Exercise materials:

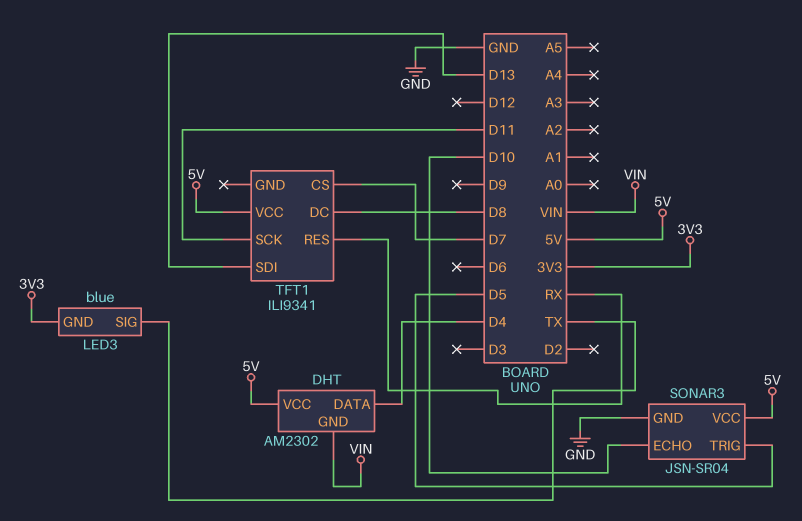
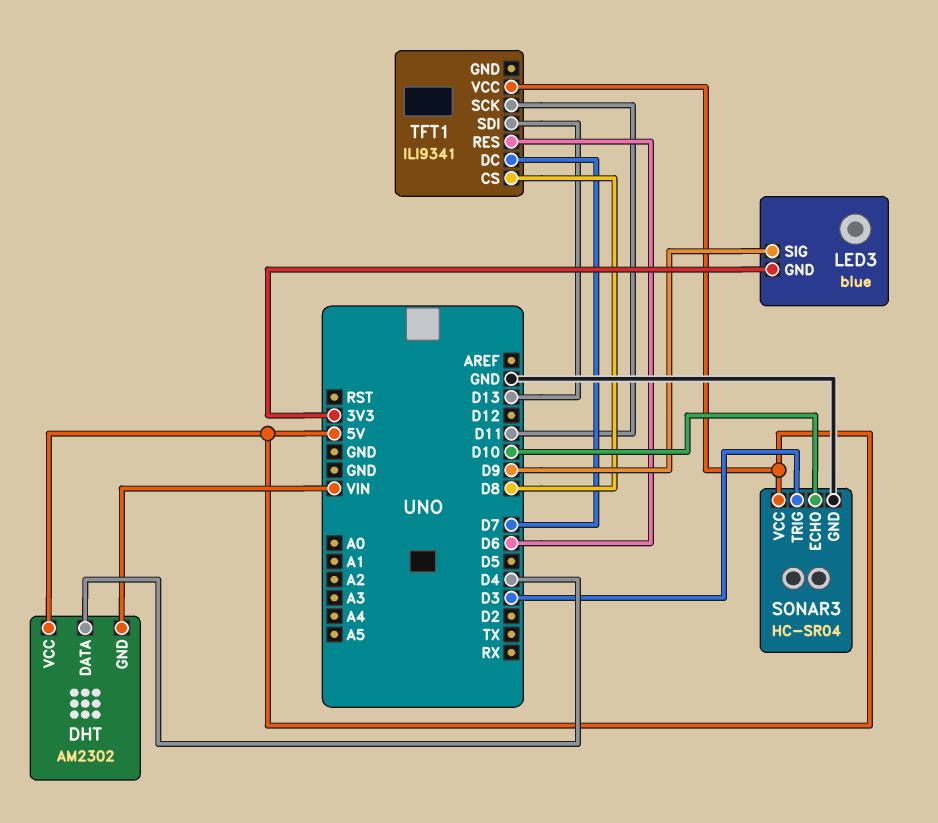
LED3 pin SIG: TX -> D9
SONAR3: JSN-SR04 -> HC-SR04
SONAR3 pin TRIG: D5 -> D3
TFT1 pin CS: D7 -> D8
TFT1 pin DC: D8 -> D7
TFT1 pin RES: RX -> D6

What is required: Set down all of the entries exactly. Leave the pictures out.

Answer to the problem:
LED3 pin SIG: TX -> D9
SONAR3: JSN-SR04 -> HC-SR04
SONAR3 pin TRIG: D5 -> D3
TFT1 pin CS: D7 -> D8
TFT1 pin DC: D8 -> D7
TFT1 pin RES: RX -> D6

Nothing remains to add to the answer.